■ Problem details ■
Full transcription, minus images: write out the listing below exactly as it appears.

============

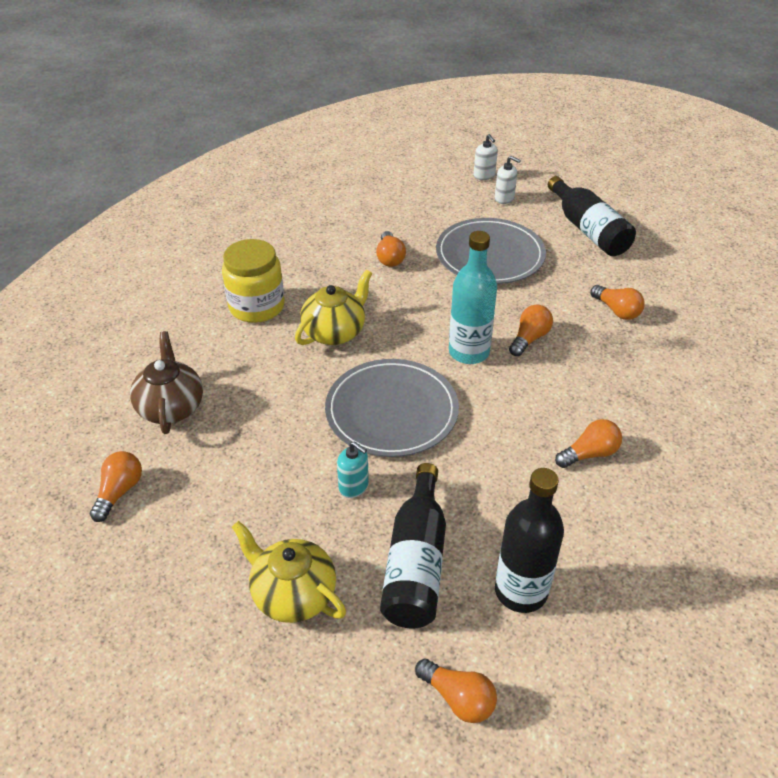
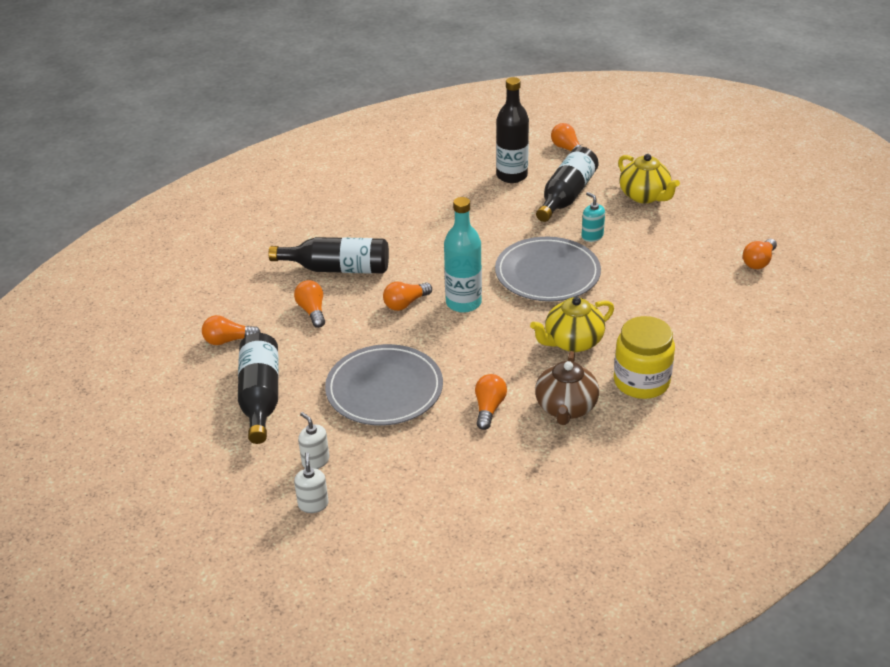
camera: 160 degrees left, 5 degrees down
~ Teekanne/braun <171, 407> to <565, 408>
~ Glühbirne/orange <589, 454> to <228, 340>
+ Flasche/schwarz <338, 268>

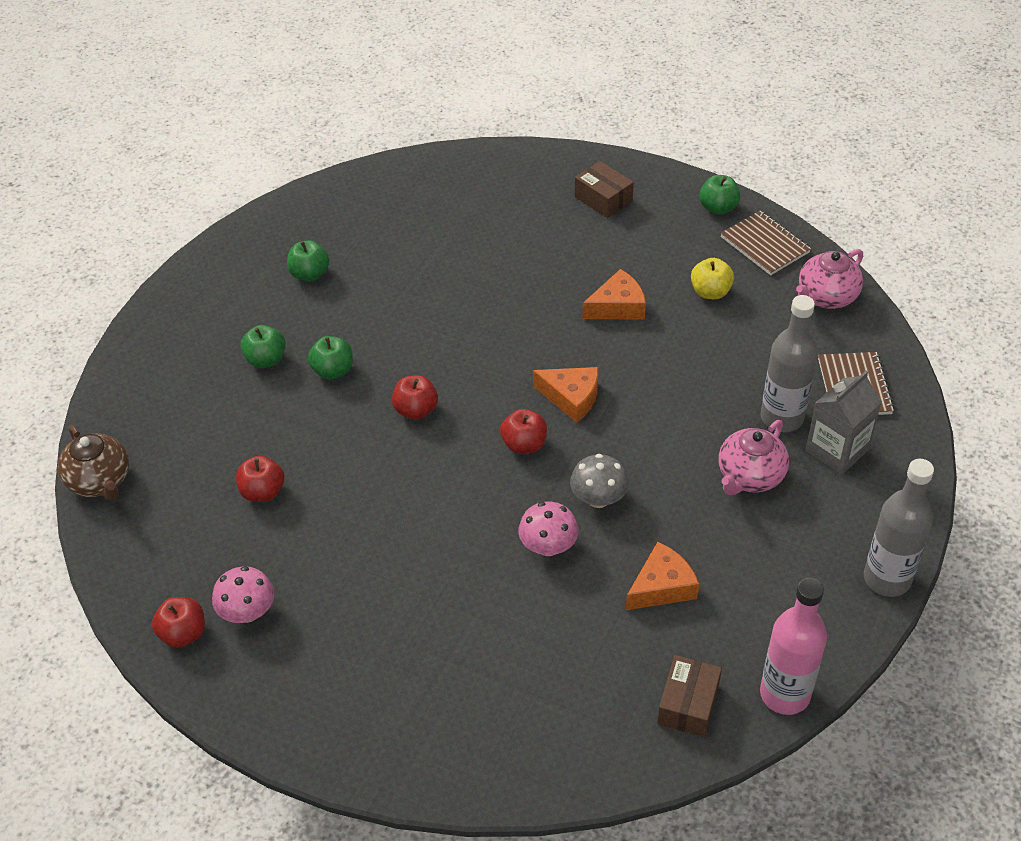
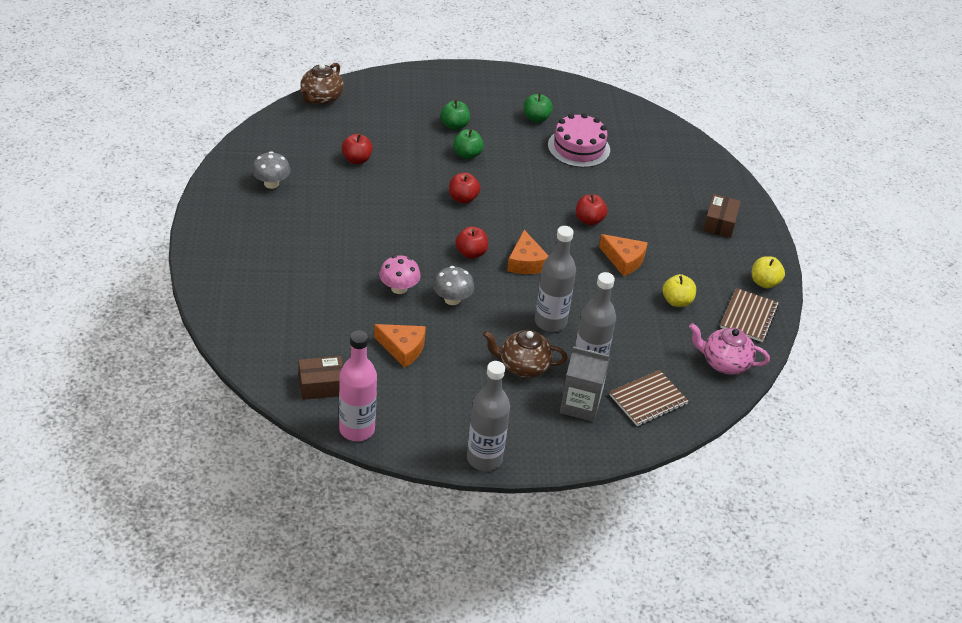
camera: 55 degrees right, 5 degrees down
~ Apfel/rot <183, 634> to <589, 220>
~ Pilz/rosa <247, 612> to Pilz/grau <271, 183>
~ Apfel/grün <718, 208> to Apfel/gelb <764, 282>
~ Teekanne/rosa <750, 477> to Teekanne/braun <523, 366>
+ Flasche/grau <550, 322>
+ Kuchen/rosa <578, 147>

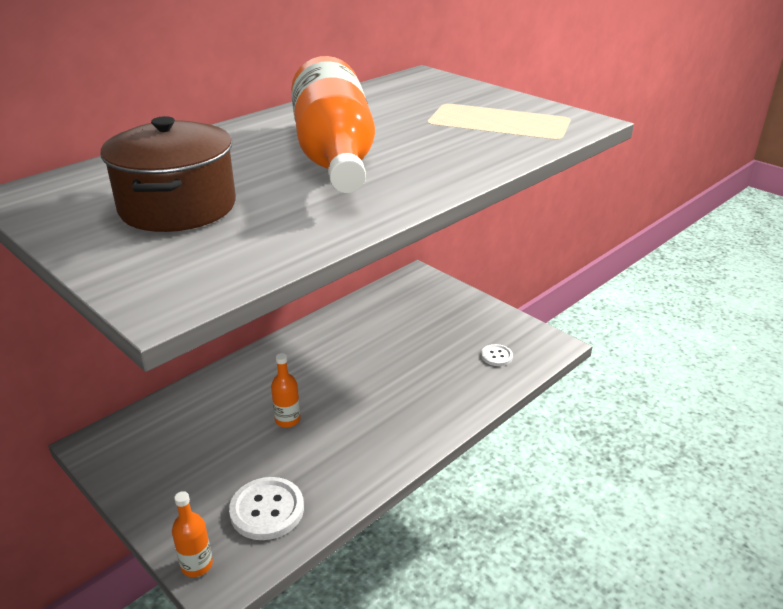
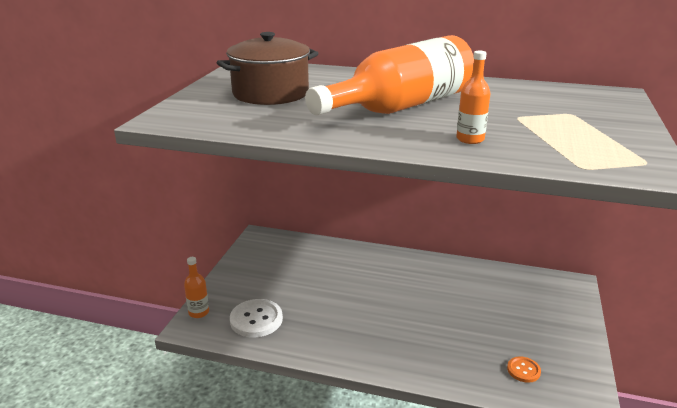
camera: 60 degrees right, 5 degrees down
~ Flasche/orange <287, 420> to <470, 139>
~ Knopf/weiß <496, 356> to Knopf/orange <523, 370>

============

■ Task answer ■
camera: 160 degrees left, 5 degrees down
~ Teekanne/braun <171, 407> to <565, 408>
~ Glühbirne/orange <589, 454> to <228, 340>
+ Flasche/schwarz <338, 268>

camera: 55 degrees right, 5 degrees down
~ Apfel/rot <183, 634> to <589, 220>
~ Pilz/rosa <247, 612> to Pilz/grau <271, 183>
~ Apfel/grün <718, 208> to Apfel/gelb <764, 282>
~ Teekanne/rosa <750, 477> to Teekanne/braun <523, 366>
+ Flasche/grau <550, 322>
+ Kuchen/rosa <578, 147>

camera: 60 degrees right, 5 degrees down
~ Flasche/orange <287, 420> to <470, 139>
~ Knopf/weiß <496, 356> to Knopf/orange <523, 370>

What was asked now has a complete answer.